→ WHAT IS BEING ASKED
Return every line below as is, leaving out the pictures.

→ DATA EXTRACT
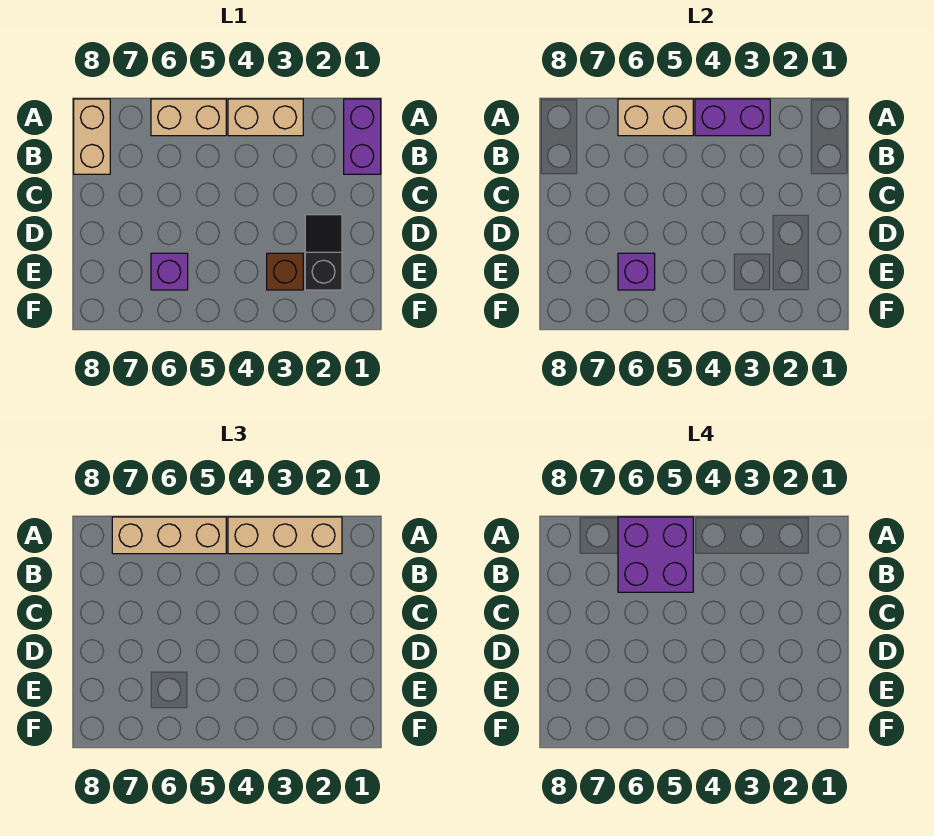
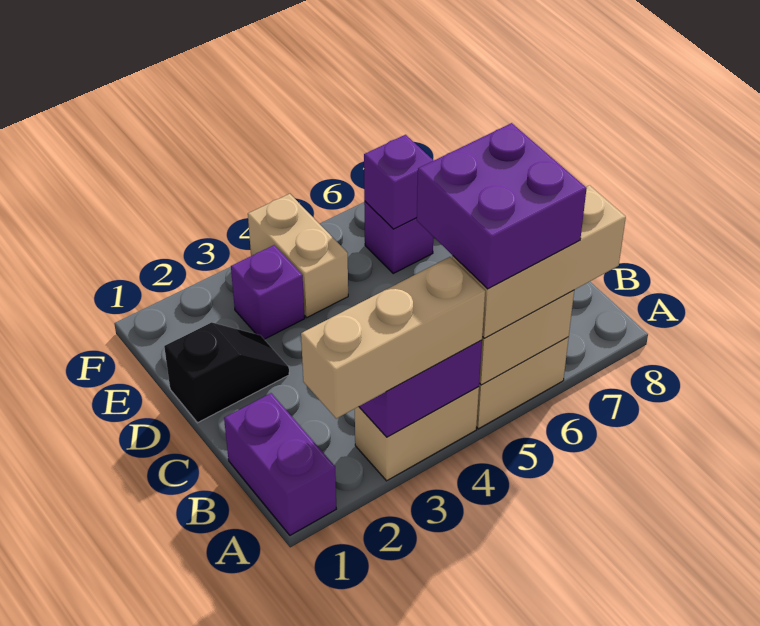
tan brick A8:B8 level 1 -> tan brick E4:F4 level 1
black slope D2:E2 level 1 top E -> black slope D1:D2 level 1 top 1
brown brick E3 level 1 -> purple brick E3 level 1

→ FINISHED TASK
tan brick A8:B8 level 1 -> tan brick E4:F4 level 1
black slope D2:E2 level 1 top E -> black slope D1:D2 level 1 top 1
brown brick E3 level 1 -> purple brick E3 level 1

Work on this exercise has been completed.